• [To do] Only the text of the records belongs in the answer, copied exactly, with every picture omitted.

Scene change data
........

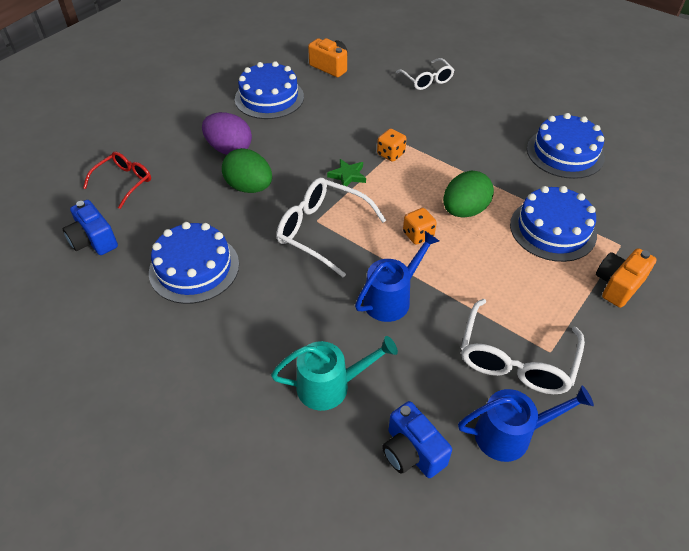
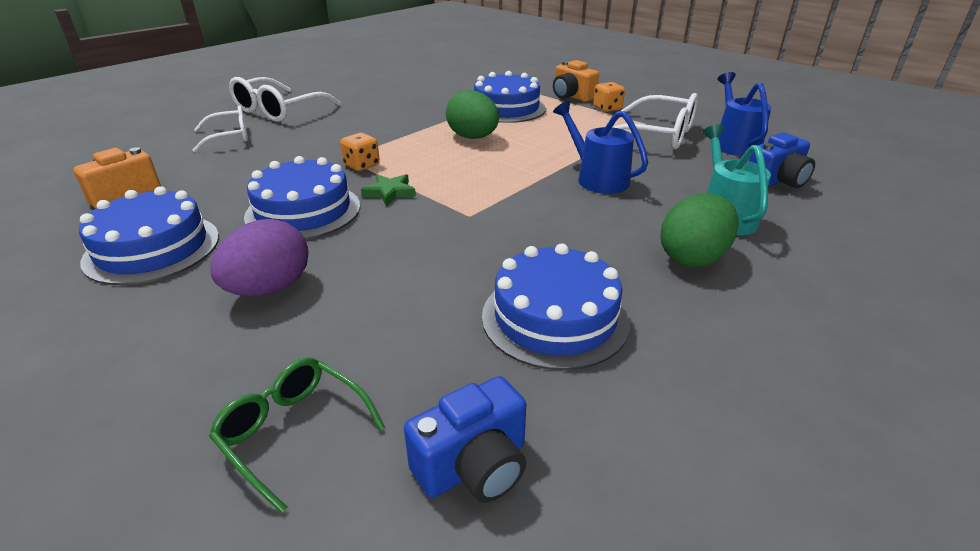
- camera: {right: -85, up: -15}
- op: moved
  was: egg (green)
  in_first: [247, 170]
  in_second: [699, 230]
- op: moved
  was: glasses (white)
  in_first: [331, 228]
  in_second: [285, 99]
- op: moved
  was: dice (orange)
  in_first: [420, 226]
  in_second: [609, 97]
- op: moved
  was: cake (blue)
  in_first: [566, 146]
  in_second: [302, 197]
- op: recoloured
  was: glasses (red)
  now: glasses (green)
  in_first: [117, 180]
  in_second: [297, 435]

........

• [Answer for the task]
- camera: {right: -85, up: -15}
- op: moved
  was: egg (green)
  in_first: [247, 170]
  in_second: [699, 230]
- op: moved
  was: glasses (white)
  in_first: [331, 228]
  in_second: [285, 99]
- op: moved
  was: dice (orange)
  in_first: [420, 226]
  in_second: [609, 97]
- op: moved
  was: cake (blue)
  in_first: [566, 146]
  in_second: [302, 197]
- op: recoloured
  was: glasses (red)
  now: glasses (green)
  in_first: [117, 180]
  in_second: [297, 435]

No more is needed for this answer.